PROBLEM REQUIREMENTS. Would you copy each line of the records that includes the word "their"?

EXERCISE DATA.

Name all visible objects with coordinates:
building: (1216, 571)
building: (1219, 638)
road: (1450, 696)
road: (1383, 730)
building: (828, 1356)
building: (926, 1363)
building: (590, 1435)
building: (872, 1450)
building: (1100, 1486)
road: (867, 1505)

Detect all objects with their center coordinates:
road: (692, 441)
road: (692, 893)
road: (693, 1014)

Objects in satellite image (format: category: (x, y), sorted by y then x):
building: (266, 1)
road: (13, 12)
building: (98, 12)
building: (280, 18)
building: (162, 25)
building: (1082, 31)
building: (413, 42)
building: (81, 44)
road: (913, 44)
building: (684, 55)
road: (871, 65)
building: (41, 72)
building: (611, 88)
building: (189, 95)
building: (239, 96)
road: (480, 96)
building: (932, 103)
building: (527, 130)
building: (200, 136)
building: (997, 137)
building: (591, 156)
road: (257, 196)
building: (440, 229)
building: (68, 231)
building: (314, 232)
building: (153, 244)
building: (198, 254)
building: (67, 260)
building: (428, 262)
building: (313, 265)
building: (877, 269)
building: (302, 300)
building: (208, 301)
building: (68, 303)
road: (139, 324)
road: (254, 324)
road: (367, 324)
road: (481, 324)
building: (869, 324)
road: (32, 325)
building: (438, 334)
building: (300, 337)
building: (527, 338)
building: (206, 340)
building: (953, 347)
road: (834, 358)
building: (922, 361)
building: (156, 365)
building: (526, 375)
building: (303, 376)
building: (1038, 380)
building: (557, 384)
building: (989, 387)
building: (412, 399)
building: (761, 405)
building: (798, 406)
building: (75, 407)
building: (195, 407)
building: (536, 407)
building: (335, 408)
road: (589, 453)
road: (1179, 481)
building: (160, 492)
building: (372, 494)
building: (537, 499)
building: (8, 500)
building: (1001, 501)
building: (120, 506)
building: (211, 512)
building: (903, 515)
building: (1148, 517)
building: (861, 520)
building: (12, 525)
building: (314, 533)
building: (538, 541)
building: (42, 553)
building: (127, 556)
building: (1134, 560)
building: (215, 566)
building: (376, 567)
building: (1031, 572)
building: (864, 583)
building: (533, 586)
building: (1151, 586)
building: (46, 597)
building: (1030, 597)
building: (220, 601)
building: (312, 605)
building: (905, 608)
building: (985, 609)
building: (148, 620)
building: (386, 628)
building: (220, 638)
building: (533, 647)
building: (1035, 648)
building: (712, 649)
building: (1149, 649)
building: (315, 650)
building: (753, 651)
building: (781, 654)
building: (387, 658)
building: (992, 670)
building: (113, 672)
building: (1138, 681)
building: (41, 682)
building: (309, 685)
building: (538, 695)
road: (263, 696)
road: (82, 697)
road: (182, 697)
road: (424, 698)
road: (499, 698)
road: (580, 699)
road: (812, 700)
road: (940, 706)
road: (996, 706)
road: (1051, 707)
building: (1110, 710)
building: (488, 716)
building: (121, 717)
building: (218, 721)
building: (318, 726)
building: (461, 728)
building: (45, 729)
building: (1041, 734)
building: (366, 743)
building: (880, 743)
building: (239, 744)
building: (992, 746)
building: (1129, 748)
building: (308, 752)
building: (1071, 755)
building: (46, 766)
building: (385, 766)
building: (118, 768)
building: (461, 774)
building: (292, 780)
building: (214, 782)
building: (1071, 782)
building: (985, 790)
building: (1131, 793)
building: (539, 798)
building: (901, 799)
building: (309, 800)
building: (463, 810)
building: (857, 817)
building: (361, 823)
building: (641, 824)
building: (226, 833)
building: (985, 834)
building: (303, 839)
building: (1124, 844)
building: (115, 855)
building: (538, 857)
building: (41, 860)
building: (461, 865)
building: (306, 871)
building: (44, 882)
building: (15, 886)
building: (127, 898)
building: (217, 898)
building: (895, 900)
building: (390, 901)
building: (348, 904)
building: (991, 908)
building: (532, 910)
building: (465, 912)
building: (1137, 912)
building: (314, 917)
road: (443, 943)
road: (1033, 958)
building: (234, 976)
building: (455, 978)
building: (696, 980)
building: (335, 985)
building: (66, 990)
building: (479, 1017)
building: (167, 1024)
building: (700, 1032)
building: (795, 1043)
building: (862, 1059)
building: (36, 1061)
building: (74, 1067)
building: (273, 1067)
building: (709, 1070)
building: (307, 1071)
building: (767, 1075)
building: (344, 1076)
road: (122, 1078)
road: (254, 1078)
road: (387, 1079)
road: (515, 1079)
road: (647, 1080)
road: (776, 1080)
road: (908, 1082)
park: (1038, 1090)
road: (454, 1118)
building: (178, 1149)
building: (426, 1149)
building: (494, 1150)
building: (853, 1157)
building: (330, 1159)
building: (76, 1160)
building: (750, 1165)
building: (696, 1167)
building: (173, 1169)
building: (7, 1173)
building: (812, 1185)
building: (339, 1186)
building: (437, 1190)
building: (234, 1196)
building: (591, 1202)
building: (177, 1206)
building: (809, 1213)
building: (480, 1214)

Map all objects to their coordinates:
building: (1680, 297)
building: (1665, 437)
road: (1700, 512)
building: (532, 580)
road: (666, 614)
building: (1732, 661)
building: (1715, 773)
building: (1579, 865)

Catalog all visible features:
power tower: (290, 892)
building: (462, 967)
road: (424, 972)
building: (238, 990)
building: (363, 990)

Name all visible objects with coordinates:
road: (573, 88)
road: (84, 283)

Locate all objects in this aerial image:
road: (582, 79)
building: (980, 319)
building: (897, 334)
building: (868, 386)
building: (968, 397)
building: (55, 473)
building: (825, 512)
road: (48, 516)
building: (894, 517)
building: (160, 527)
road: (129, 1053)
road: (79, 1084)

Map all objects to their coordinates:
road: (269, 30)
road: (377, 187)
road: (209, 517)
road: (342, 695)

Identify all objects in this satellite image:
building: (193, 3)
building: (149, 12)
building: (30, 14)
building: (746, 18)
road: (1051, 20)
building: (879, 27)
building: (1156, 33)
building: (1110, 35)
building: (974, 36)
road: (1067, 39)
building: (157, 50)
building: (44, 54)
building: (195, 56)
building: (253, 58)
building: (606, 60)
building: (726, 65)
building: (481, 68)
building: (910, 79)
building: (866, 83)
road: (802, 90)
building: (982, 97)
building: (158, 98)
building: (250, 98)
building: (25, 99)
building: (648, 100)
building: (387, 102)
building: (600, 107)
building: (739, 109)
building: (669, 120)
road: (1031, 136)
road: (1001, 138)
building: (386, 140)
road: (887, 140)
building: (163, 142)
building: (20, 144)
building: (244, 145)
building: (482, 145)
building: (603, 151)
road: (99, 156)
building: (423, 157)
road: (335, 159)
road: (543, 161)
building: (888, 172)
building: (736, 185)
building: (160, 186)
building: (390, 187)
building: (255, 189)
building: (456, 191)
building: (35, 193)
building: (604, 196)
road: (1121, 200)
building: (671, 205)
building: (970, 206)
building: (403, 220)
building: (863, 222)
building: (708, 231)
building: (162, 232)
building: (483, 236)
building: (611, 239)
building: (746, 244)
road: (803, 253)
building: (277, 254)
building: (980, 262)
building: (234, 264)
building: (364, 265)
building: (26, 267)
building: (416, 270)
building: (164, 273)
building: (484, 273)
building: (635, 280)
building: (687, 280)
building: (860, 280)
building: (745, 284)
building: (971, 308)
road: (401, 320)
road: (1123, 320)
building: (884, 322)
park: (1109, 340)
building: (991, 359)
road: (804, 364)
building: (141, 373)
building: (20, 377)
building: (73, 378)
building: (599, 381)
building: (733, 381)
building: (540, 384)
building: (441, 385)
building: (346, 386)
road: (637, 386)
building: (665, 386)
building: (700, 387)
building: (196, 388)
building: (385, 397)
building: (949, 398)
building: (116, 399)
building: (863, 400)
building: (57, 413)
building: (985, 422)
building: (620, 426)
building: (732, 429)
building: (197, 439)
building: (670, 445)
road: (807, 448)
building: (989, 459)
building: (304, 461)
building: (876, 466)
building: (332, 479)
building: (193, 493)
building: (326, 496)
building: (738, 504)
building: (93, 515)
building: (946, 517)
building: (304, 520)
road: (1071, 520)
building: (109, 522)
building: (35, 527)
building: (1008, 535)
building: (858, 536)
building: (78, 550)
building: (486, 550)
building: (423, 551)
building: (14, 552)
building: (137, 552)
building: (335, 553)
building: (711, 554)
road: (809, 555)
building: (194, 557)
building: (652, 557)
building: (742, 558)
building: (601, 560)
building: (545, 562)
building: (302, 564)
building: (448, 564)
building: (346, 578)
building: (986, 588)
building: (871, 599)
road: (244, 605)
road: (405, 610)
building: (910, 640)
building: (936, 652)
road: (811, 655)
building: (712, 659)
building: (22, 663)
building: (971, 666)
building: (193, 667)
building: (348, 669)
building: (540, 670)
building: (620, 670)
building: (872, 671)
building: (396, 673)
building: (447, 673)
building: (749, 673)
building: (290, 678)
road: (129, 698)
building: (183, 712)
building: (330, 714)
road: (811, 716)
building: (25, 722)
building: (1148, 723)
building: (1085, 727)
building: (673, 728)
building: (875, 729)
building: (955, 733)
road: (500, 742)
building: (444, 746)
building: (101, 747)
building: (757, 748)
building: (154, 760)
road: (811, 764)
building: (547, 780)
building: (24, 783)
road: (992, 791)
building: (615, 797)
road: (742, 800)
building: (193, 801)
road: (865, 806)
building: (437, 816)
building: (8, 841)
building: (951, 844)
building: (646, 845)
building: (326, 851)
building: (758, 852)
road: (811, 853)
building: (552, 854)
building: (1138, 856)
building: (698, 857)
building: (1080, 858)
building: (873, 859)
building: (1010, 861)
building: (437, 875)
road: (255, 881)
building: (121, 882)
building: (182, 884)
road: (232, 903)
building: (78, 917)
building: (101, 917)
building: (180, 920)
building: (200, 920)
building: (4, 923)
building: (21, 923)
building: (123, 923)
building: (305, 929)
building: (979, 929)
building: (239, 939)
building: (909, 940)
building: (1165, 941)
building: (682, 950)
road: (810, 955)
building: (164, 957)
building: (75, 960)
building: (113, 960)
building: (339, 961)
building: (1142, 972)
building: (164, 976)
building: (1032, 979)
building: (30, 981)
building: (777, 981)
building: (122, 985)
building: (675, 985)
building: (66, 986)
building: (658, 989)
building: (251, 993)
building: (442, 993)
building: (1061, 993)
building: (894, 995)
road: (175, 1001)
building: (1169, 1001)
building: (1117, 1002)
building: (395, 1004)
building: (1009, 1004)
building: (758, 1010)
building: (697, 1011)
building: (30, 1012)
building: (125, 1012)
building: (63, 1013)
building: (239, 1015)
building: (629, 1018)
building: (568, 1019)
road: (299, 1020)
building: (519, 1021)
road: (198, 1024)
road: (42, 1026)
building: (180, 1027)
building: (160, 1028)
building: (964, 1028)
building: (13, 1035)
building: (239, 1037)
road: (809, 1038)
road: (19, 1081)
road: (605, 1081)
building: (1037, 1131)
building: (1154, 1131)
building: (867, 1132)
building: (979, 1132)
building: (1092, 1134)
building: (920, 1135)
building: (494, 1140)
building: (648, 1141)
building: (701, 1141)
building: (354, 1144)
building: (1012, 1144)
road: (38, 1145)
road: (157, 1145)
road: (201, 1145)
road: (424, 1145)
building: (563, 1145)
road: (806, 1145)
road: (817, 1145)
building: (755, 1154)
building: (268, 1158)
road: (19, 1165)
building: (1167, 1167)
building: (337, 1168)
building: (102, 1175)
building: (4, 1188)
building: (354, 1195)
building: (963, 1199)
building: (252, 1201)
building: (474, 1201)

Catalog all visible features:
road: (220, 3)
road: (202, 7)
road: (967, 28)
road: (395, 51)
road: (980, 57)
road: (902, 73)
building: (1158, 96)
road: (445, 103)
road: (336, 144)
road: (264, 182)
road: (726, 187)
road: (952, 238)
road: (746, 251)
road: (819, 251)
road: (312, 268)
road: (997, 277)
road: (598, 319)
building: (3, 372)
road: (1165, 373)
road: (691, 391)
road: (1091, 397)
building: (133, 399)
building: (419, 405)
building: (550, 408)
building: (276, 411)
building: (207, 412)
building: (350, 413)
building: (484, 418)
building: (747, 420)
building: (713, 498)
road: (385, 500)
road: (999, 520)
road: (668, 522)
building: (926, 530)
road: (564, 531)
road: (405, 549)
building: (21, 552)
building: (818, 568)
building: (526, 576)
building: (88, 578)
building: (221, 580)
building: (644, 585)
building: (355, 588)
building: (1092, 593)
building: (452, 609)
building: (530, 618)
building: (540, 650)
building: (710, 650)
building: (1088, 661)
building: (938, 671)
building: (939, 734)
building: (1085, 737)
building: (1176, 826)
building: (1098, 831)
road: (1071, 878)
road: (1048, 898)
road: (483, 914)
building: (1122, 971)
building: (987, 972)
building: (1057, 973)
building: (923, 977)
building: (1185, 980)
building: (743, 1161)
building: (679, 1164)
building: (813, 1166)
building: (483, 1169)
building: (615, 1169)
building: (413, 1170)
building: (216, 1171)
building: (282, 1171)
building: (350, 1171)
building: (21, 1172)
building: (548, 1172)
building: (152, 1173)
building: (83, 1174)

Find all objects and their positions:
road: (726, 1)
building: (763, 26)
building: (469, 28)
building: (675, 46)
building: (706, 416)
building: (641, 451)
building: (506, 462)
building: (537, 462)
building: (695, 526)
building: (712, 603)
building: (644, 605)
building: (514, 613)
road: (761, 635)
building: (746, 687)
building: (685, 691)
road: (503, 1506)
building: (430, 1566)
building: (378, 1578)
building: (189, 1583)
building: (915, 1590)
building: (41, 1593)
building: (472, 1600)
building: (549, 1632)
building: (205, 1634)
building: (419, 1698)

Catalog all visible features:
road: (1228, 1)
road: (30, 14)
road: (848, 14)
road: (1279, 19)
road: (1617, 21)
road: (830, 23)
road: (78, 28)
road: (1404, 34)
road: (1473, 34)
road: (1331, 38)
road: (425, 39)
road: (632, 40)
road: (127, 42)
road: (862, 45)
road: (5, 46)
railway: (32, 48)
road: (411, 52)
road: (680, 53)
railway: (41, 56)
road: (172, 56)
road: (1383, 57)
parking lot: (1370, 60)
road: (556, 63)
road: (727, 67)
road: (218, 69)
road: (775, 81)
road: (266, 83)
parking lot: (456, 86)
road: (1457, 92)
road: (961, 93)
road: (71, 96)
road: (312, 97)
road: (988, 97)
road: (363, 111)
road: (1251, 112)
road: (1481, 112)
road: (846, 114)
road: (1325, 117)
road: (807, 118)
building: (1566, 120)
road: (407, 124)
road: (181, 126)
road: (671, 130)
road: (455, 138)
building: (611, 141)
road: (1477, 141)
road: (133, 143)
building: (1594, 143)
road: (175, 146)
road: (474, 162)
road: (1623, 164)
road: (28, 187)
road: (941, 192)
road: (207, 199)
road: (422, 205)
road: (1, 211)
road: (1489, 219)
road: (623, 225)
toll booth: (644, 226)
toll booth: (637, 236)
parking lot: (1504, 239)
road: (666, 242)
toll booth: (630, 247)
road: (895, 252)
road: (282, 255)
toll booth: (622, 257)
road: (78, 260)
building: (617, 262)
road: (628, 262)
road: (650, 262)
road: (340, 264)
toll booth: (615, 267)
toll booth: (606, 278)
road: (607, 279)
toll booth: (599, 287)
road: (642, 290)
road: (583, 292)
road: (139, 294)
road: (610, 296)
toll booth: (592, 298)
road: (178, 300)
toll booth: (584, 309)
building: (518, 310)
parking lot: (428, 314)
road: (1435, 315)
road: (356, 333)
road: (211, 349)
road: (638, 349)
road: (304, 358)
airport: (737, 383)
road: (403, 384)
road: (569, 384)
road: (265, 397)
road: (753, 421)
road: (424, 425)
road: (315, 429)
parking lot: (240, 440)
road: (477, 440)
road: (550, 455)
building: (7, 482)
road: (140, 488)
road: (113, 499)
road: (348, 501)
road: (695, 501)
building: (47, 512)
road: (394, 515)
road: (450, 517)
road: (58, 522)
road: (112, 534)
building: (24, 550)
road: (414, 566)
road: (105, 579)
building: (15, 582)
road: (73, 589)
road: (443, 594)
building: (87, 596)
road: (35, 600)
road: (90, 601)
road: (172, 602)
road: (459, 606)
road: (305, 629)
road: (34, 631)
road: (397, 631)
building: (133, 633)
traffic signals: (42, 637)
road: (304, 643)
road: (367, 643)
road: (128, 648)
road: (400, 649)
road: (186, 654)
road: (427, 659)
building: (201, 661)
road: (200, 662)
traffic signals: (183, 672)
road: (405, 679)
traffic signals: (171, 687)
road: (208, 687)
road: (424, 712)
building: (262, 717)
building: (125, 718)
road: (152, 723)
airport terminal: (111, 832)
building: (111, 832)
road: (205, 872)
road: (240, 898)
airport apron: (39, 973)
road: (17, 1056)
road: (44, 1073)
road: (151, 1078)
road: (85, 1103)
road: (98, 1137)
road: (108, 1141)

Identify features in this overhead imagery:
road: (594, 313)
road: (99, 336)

ANSWER BELOW.
Detect all objects with their center coordinates:
Map all objects to their coordinates:
Map all objects to their coordinates:
Find all objects and their positions:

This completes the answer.